● **Your instructions**
Go through the records and set each one down exactly, skipping any picture.

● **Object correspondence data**
------------

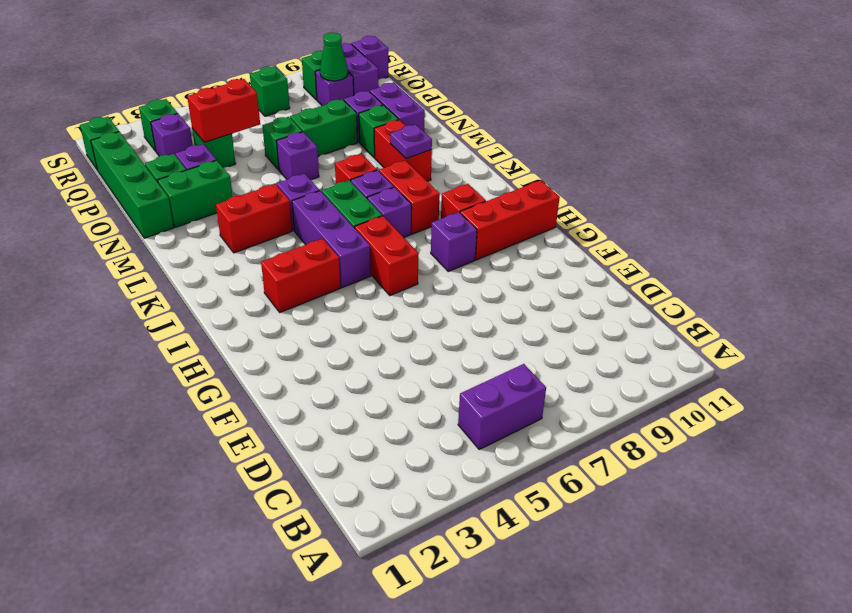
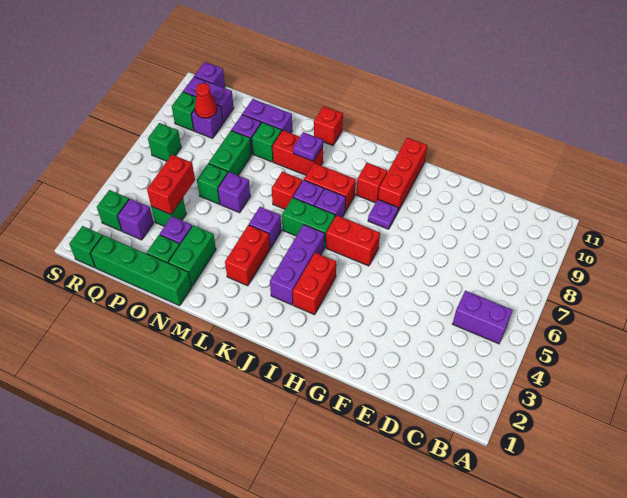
purple brick B5:B6 level 1 -> purple brick B5:C5 level 1
purple brick H8 level 1 -> purple plate H8 level 1
purple brick I5:K5 level 1 -> purple brick J3:J5 level 1
none -> red brick L11 level 1
green cone Q9 level 2 -> red cone Q9 level 2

------------

● **Answer space**
purple brick B5:B6 level 1 -> purple brick B5:C5 level 1
purple brick H8 level 1 -> purple plate H8 level 1
purple brick I5:K5 level 1 -> purple brick J3:J5 level 1
none -> red brick L11 level 1
green cone Q9 level 2 -> red cone Q9 level 2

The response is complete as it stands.